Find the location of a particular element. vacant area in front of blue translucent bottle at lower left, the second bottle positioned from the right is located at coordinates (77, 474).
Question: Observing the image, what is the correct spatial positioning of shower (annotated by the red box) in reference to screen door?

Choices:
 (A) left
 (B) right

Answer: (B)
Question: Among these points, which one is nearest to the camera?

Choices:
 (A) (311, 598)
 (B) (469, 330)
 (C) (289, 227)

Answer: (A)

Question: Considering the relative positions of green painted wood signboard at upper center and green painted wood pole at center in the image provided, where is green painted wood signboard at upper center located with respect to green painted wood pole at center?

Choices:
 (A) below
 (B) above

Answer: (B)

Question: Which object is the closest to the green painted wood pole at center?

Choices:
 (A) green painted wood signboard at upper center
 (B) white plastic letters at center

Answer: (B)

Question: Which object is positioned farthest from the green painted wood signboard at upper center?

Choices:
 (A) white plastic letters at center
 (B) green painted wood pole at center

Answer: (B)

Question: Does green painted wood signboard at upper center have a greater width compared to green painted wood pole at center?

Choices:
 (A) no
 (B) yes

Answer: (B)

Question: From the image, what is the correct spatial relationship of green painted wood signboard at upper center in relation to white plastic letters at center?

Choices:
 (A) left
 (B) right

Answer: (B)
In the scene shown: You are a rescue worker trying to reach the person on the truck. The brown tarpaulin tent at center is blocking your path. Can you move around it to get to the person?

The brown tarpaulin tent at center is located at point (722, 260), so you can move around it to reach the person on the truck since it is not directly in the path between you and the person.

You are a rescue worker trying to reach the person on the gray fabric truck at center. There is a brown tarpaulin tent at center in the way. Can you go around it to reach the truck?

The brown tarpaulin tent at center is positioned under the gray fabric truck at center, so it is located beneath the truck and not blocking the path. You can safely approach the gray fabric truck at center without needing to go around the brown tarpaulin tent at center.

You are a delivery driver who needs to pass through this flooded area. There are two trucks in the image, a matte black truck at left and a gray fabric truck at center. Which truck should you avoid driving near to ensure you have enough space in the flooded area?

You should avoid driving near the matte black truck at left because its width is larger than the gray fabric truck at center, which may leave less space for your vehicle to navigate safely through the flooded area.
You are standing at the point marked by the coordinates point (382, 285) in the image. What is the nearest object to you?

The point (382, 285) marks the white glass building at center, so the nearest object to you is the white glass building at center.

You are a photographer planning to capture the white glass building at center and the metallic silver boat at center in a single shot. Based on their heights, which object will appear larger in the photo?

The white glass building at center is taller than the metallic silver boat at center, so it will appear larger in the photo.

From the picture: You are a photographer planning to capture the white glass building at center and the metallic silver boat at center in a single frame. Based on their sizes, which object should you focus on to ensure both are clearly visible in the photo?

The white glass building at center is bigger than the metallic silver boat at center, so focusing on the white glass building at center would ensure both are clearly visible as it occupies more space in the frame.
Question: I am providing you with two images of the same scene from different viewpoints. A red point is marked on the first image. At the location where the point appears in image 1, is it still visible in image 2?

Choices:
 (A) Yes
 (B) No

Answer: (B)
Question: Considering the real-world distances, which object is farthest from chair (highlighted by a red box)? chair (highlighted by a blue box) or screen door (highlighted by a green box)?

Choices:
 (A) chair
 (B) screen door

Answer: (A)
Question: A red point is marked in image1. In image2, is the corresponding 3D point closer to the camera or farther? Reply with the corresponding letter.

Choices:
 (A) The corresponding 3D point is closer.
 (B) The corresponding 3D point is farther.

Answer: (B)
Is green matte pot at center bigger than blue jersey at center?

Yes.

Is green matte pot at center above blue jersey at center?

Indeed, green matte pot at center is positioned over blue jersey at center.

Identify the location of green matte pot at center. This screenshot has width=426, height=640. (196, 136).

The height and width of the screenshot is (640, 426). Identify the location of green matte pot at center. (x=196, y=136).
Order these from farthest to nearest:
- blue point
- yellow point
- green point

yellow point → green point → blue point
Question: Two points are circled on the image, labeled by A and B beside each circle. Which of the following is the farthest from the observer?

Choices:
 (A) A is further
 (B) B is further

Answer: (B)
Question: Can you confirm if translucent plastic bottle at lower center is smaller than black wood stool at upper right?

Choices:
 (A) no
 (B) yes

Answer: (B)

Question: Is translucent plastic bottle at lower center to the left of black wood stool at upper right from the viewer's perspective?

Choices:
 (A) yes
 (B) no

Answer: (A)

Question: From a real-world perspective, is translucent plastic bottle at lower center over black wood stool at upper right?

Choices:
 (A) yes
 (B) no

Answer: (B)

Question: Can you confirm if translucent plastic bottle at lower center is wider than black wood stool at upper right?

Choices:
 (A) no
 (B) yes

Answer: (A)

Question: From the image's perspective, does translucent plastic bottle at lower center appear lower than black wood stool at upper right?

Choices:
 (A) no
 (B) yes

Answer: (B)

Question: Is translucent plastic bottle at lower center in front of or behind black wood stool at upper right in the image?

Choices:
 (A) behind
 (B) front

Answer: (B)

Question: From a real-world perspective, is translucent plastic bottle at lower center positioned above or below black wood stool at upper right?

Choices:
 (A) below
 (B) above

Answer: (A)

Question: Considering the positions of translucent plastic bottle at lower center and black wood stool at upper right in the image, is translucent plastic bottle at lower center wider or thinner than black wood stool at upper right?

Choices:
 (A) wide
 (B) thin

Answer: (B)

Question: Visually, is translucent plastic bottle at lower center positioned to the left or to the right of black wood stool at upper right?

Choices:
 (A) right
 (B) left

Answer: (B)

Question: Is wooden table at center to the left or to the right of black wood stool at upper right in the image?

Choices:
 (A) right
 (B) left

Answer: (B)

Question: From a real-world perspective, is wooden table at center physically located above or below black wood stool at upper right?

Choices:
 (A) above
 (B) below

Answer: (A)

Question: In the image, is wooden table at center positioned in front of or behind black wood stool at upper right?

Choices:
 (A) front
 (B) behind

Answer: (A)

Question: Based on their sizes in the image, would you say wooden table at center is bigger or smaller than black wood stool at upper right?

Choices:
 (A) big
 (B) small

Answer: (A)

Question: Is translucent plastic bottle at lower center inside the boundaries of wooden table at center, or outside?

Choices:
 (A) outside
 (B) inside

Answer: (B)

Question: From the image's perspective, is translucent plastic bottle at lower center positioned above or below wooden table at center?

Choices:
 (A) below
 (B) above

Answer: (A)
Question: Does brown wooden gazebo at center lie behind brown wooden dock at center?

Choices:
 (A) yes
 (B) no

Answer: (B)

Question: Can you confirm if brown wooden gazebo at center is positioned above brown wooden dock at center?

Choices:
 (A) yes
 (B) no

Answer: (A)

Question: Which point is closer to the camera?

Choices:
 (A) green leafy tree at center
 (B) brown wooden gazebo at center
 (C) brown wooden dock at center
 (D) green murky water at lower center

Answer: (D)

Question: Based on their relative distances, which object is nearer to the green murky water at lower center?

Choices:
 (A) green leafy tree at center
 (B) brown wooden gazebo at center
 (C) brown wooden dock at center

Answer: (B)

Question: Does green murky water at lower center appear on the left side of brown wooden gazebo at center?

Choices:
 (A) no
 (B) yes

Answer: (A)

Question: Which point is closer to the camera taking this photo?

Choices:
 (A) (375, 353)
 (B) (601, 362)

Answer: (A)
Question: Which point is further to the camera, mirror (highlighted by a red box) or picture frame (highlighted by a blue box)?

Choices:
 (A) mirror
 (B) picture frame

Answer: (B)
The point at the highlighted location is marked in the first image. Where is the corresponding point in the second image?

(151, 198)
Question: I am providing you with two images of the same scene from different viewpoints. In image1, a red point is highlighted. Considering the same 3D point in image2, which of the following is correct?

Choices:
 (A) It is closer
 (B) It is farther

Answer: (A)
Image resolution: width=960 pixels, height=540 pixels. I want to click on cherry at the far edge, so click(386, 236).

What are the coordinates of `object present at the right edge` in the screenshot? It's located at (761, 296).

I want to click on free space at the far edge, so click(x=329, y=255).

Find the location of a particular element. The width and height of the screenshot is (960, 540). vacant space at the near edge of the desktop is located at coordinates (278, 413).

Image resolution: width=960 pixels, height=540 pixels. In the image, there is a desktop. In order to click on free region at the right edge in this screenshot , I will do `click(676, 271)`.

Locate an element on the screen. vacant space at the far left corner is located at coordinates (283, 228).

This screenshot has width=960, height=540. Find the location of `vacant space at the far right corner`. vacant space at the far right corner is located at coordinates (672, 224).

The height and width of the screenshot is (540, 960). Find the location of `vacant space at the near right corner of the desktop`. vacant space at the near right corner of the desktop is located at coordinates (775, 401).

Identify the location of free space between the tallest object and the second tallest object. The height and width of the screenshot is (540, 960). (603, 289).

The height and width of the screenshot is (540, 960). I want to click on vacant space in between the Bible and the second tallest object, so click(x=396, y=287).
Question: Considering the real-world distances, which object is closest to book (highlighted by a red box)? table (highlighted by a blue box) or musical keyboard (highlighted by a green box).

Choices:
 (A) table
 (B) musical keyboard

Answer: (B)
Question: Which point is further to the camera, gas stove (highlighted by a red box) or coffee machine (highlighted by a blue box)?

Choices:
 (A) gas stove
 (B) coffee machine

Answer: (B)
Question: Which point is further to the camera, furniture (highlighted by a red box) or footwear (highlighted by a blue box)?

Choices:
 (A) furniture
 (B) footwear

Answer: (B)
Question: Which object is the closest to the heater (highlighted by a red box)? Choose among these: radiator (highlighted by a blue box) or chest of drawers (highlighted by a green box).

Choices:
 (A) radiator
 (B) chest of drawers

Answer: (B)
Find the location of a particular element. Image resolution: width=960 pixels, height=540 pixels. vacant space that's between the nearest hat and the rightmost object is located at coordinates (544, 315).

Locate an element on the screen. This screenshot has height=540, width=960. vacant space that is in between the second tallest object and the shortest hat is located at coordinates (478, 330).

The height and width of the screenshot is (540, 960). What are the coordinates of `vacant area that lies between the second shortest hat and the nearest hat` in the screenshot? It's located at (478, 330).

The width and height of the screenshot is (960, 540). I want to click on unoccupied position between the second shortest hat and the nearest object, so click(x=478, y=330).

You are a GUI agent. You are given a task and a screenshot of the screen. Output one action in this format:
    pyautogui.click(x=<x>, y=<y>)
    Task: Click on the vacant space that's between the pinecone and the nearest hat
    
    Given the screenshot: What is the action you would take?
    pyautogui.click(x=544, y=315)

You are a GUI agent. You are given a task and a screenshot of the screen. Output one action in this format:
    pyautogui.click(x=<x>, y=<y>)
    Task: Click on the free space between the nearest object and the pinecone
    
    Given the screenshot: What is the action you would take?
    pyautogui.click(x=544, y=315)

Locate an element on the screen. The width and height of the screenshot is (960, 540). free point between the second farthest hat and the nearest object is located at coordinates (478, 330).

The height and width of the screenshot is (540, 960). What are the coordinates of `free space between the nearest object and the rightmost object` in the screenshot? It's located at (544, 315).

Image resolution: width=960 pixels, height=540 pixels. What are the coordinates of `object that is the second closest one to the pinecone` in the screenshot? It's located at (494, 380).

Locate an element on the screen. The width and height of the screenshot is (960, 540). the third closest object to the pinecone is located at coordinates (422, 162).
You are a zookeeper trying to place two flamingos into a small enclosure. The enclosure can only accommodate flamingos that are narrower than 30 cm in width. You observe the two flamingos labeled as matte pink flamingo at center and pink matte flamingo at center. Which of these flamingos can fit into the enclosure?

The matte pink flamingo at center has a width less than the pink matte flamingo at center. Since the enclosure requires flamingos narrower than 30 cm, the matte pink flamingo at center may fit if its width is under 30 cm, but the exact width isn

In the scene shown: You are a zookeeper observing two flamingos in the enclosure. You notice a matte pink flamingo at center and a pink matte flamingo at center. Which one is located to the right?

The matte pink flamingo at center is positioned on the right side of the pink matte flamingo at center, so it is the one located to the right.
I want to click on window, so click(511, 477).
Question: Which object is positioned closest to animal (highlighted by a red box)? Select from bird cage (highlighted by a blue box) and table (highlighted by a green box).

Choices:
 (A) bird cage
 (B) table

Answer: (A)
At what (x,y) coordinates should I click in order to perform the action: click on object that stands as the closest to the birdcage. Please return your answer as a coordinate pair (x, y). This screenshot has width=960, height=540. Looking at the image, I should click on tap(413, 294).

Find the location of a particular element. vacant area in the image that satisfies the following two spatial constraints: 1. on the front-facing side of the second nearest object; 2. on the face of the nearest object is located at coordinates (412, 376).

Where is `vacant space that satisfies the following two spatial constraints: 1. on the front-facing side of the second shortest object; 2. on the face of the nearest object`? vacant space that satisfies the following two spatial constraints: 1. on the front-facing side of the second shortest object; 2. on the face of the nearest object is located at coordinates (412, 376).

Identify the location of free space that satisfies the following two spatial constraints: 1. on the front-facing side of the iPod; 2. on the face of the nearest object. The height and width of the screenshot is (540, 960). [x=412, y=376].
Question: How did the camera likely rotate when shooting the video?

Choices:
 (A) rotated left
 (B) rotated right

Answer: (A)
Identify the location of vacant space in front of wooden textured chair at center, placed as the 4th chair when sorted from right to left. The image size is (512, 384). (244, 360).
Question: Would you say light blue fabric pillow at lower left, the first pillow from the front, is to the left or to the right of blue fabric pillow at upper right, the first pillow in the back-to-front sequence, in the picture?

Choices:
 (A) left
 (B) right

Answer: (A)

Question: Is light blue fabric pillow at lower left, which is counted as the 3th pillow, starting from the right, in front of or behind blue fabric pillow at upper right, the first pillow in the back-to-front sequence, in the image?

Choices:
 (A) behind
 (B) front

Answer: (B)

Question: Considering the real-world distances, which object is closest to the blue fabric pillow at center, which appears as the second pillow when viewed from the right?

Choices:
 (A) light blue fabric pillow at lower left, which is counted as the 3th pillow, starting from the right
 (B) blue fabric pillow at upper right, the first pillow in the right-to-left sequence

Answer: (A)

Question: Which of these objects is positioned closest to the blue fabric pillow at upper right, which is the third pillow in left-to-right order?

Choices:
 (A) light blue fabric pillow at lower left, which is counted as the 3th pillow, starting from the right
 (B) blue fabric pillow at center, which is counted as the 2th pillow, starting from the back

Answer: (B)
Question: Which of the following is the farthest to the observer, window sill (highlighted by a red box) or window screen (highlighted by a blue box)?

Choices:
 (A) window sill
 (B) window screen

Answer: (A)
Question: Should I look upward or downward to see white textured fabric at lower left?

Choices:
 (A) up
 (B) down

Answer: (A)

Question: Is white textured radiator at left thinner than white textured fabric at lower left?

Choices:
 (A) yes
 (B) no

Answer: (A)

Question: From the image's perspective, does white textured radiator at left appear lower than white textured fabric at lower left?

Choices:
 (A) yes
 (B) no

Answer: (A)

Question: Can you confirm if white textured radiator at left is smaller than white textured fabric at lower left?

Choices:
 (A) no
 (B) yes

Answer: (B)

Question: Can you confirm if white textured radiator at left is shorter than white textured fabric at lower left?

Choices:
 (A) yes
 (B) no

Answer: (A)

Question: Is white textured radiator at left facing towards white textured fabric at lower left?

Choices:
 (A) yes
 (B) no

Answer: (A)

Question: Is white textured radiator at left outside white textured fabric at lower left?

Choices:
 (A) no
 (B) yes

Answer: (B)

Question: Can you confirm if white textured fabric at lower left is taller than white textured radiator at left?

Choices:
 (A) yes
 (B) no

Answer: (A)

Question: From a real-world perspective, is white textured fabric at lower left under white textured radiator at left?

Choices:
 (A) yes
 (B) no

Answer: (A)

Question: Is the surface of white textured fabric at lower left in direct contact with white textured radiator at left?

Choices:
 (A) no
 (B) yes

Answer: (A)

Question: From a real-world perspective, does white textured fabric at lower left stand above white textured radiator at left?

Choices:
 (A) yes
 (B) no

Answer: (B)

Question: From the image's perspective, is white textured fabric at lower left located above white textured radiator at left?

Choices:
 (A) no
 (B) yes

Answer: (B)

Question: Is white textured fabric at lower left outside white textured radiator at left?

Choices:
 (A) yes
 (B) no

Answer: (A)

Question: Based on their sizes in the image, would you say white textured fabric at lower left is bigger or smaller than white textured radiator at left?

Required work:
Write out the lines above, starting at the very first line and ending with the line that contains "reach the truck?".

Task answer:
Find the location of a particular element. vacant area in front of blue translucent bottle at lower left, the second bottle positioned from the right is located at coordinates (77, 474).
Question: Observing the image, what is the correct spatial positioning of shower (annotated by the red box) in reference to screen door?

Choices:
 (A) left
 (B) right

Answer: (B)
Question: Among these points, which one is nearest to the camera?

Choices:
 (A) (311, 598)
 (B) (469, 330)
 (C) (289, 227)

Answer: (A)

Question: Considering the relative positions of green painted wood signboard at upper center and green painted wood pole at center in the image provided, where is green painted wood signboard at upper center located with respect to green painted wood pole at center?

Choices:
 (A) below
 (B) above

Answer: (B)

Question: Which object is the closest to the green painted wood pole at center?

Choices:
 (A) green painted wood signboard at upper center
 (B) white plastic letters at center

Answer: (B)

Question: Which object is positioned farthest from the green painted wood signboard at upper center?

Choices:
 (A) white plastic letters at center
 (B) green painted wood pole at center

Answer: (B)

Question: Does green painted wood signboard at upper center have a greater width compared to green painted wood pole at center?

Choices:
 (A) no
 (B) yes

Answer: (B)

Question: From the image, what is the correct spatial relationship of green painted wood signboard at upper center in relation to white plastic letters at center?

Choices:
 (A) left
 (B) right

Answer: (B)
In the scene shown: You are a rescue worker trying to reach the person on the truck. The brown tarpaulin tent at center is blocking your path. Can you move around it to get to the person?

The brown tarpaulin tent at center is located at point (722, 260), so you can move around it to reach the person on the truck since it is not directly in the path between you and the person.

You are a rescue worker trying to reach the person on the gray fabric truck at center. There is a brown tarpaulin tent at center in the way. Can you go around it to reach the truck?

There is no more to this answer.